What is needed -> Quote word for word the lines starting at the line with "IC205 pin CANL: CANL -> OPTO" and ending at the final line of the entries. Leave out any pictures.

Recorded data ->

************

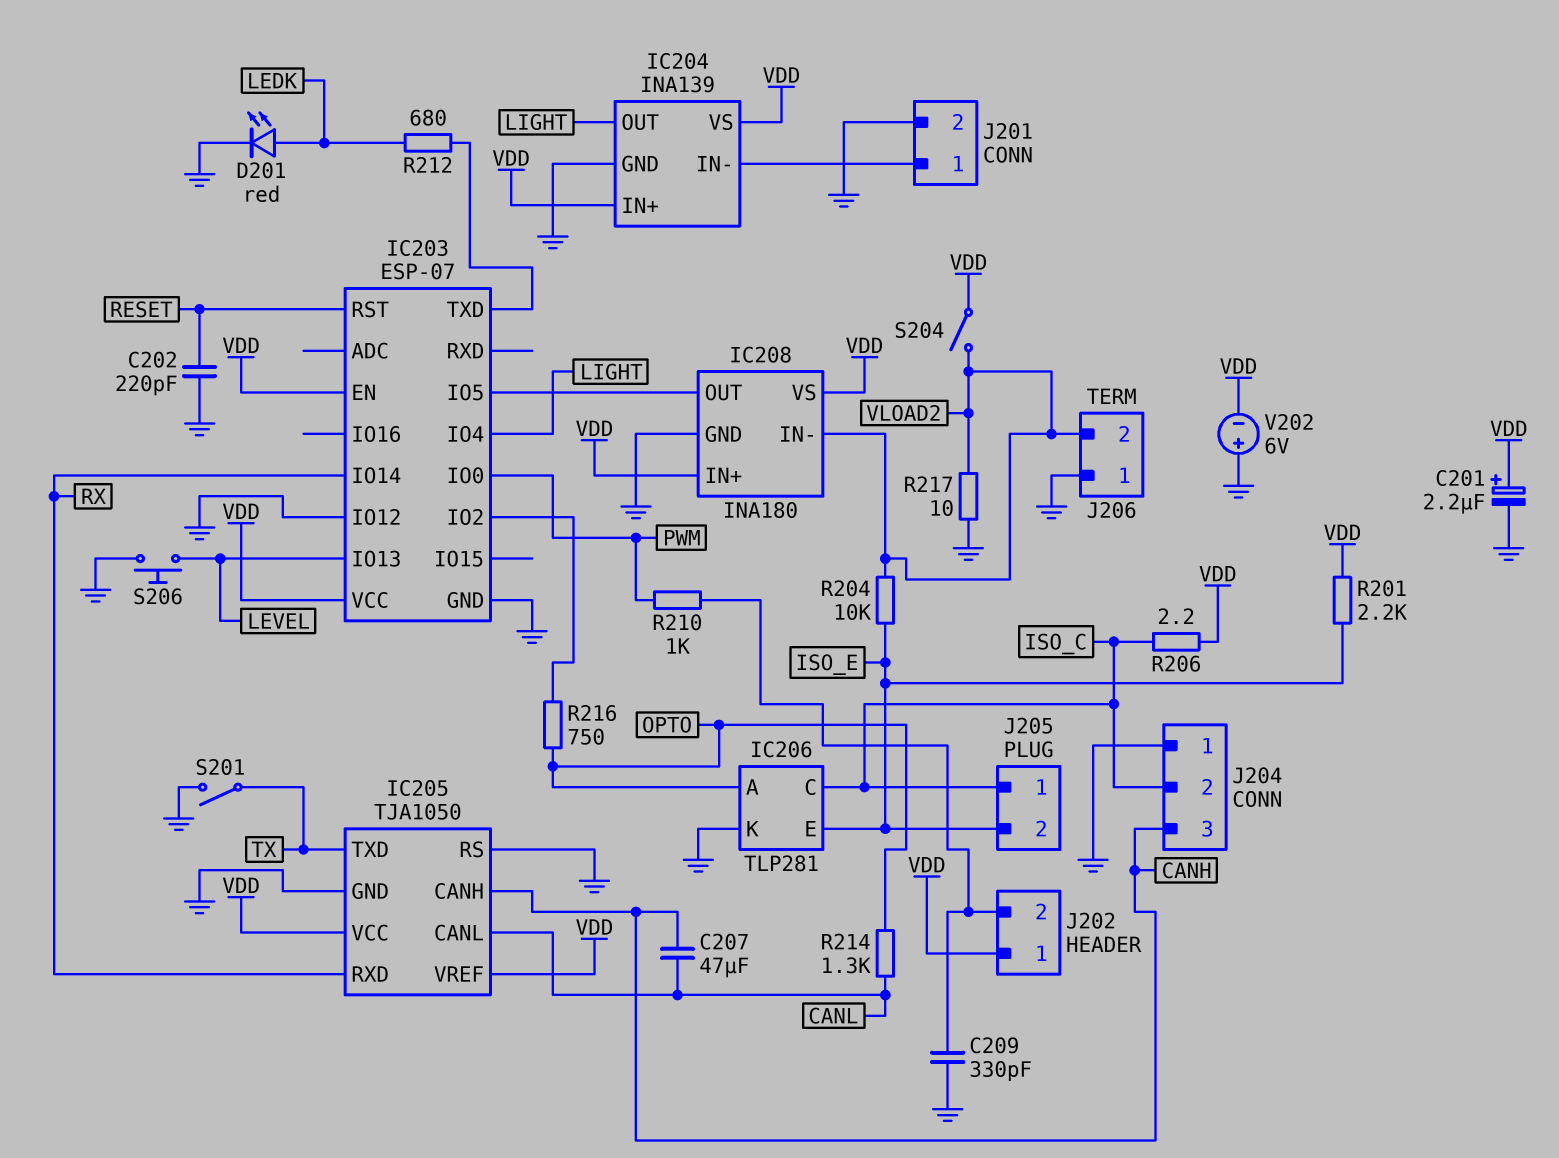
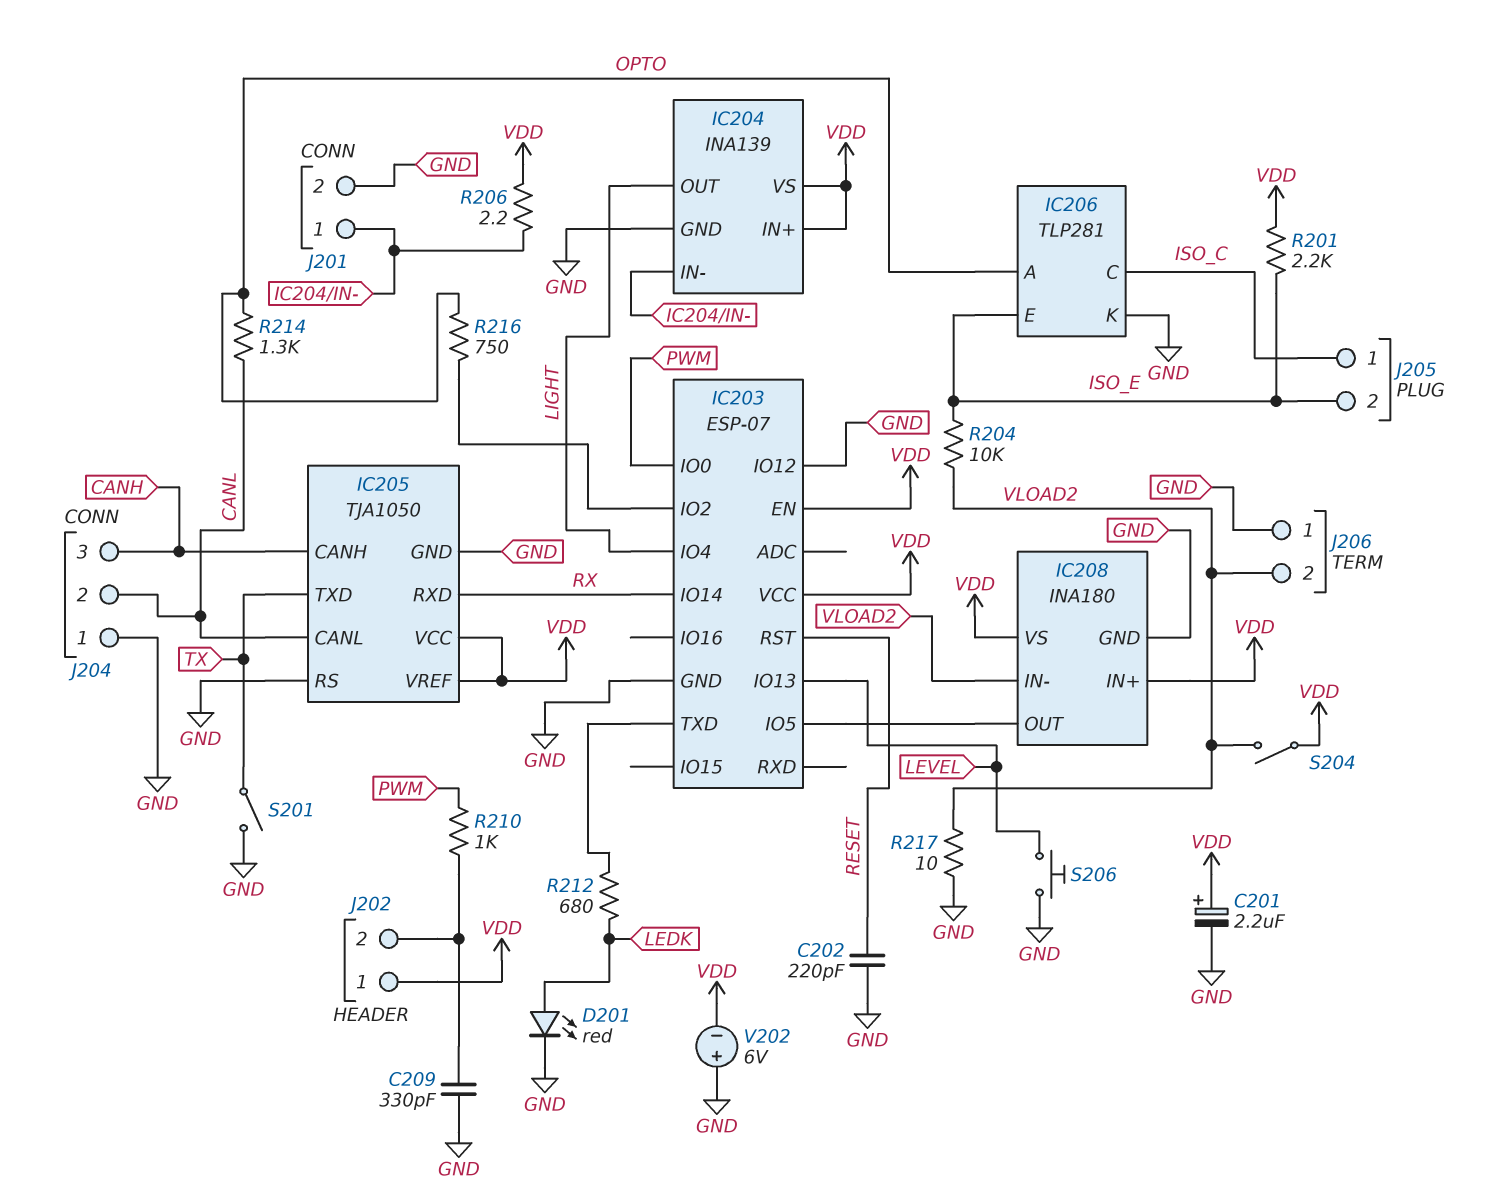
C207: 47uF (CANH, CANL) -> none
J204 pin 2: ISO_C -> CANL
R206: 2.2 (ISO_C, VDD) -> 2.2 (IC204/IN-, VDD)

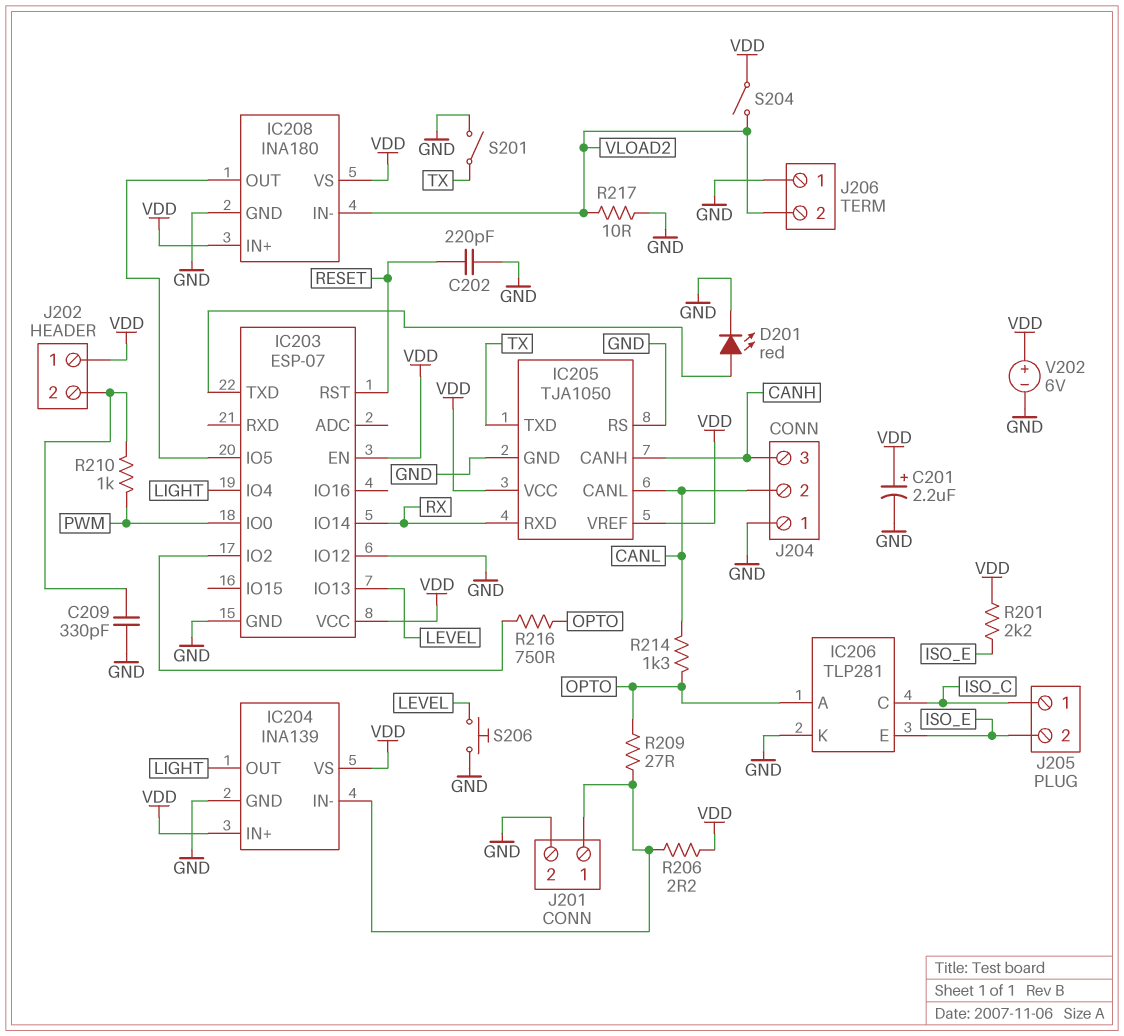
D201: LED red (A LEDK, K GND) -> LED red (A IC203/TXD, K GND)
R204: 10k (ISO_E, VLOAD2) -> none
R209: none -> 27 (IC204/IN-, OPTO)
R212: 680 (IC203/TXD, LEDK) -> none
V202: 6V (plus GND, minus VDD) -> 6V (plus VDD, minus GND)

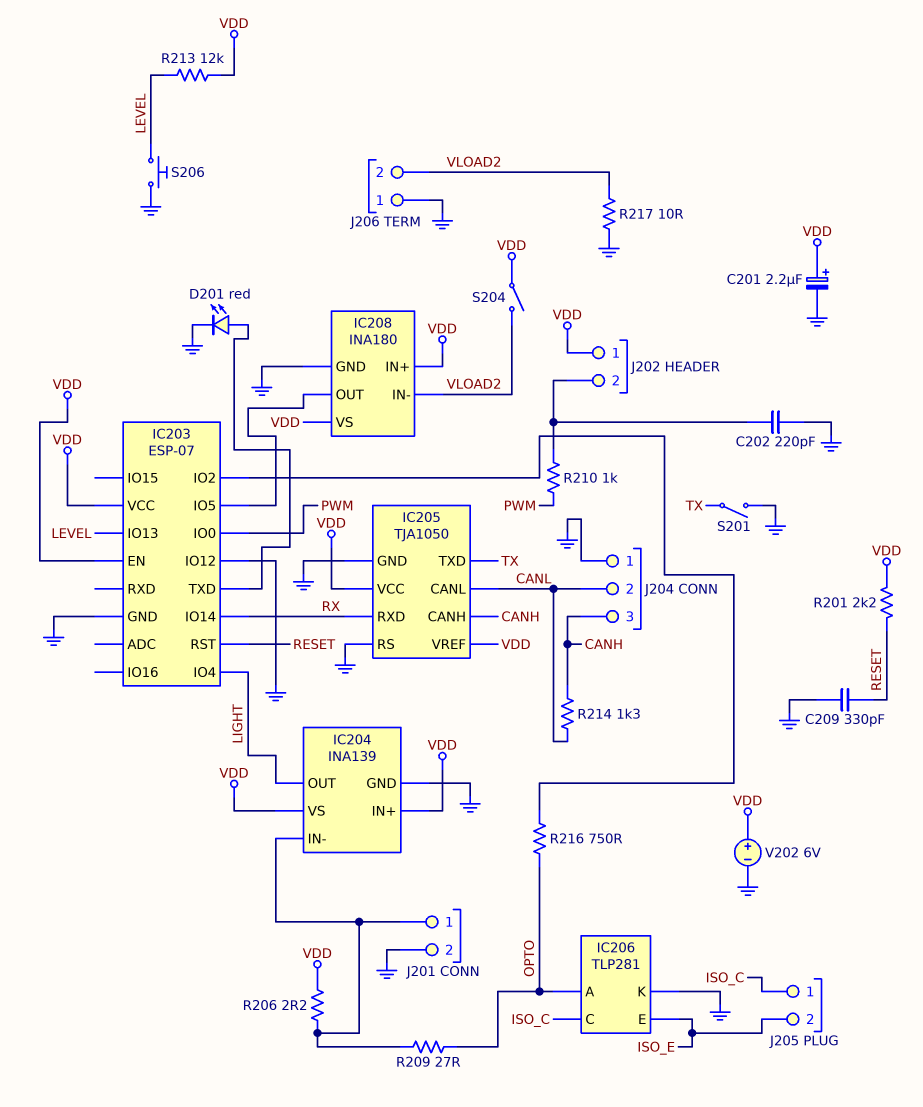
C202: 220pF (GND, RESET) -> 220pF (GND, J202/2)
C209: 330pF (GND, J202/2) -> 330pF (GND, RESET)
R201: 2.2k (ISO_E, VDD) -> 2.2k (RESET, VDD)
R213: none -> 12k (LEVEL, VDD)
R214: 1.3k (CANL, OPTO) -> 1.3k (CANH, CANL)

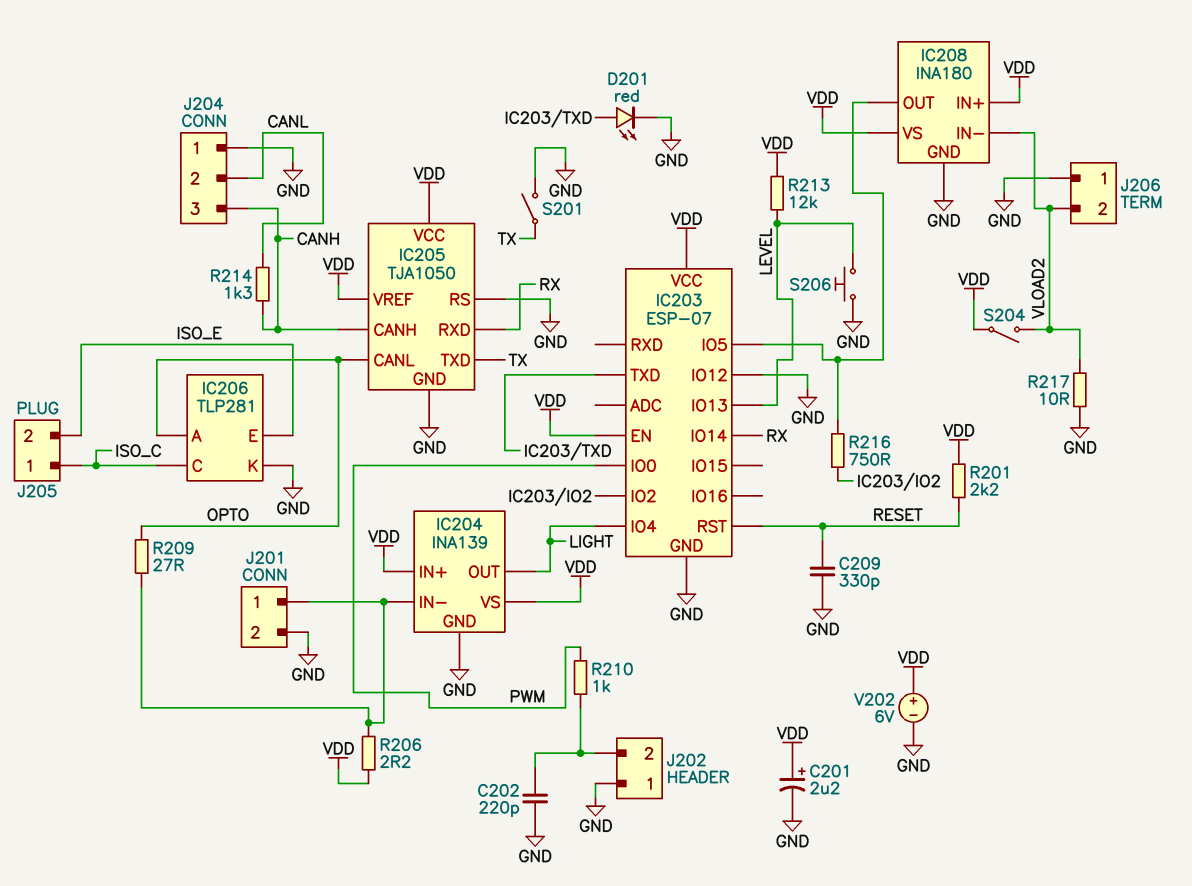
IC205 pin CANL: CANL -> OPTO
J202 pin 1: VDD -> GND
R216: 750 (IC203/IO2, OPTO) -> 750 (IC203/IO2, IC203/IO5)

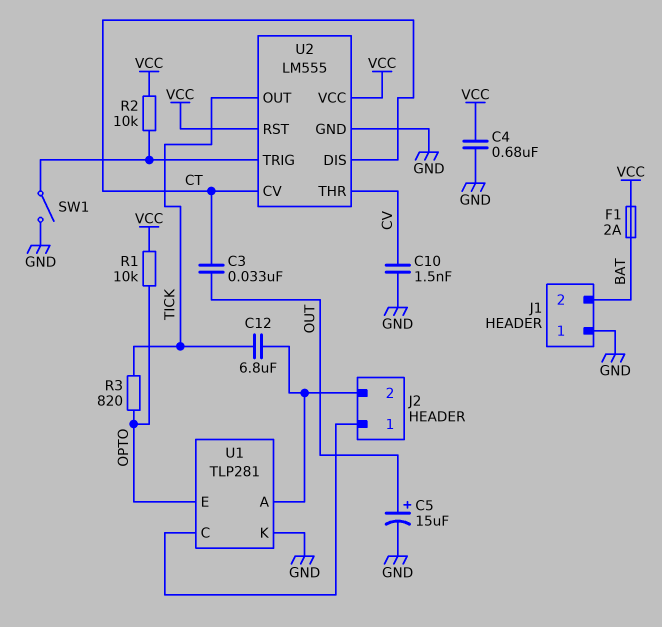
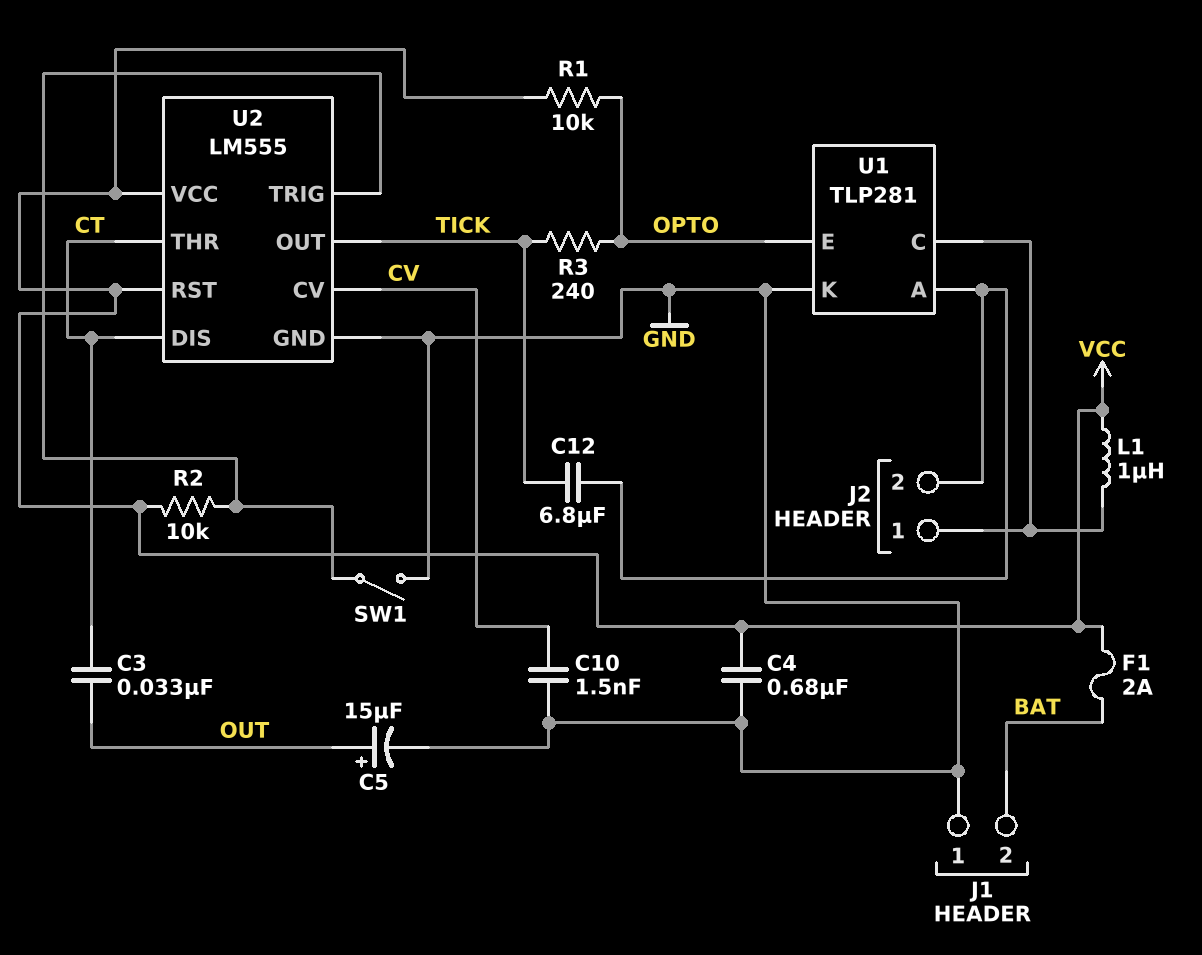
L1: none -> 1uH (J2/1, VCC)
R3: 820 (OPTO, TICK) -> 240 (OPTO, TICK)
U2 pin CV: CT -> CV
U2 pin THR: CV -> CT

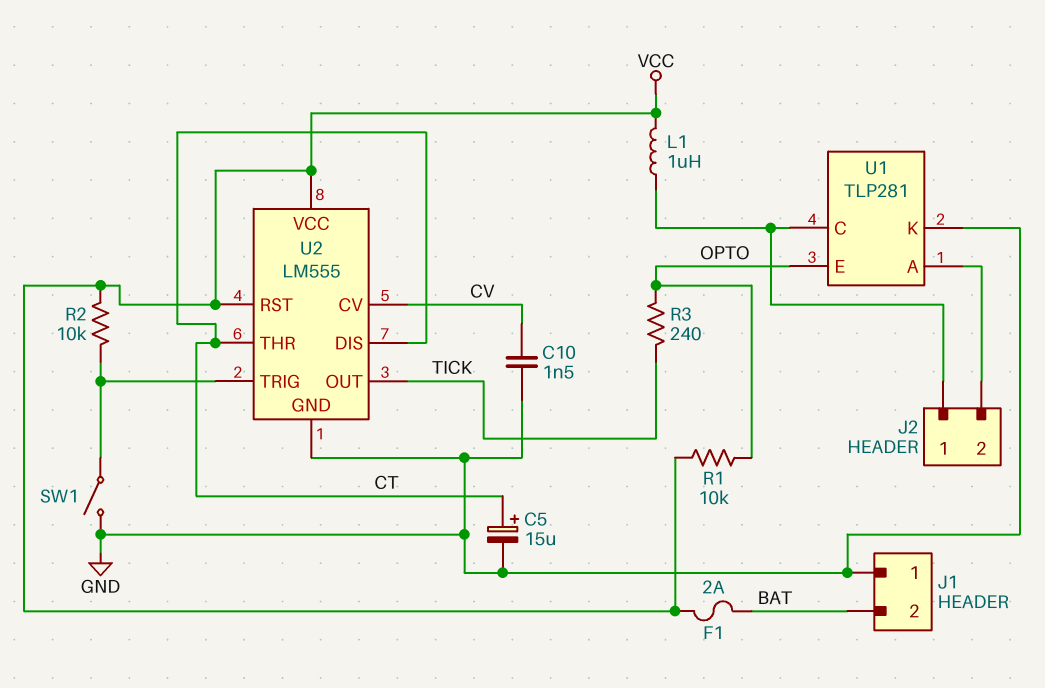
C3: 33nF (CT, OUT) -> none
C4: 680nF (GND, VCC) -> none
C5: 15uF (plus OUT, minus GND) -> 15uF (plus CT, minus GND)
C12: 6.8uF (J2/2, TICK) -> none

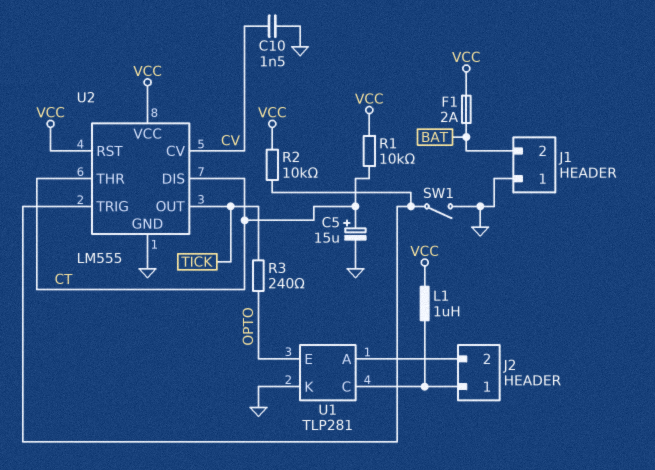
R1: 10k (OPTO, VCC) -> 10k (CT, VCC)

************

The completed task ->
IC205 pin CANL: CANL -> OPTO
J202 pin 1: VDD -> GND
R216: 750 (IC203/IO2, OPTO) -> 750 (IC203/IO2, IC203/IO5)

L1: none -> 1uH (J2/1, VCC)
R3: 820 (OPTO, TICK) -> 240 (OPTO, TICK)
U2 pin CV: CT -> CV
U2 pin THR: CV -> CT

C3: 33nF (CT, OUT) -> none
C4: 680nF (GND, VCC) -> none
C5: 15uF (plus OUT, minus GND) -> 15uF (plus CT, minus GND)
C12: 6.8uF (J2/2, TICK) -> none

R1: 10k (OPTO, VCC) -> 10k (CT, VCC)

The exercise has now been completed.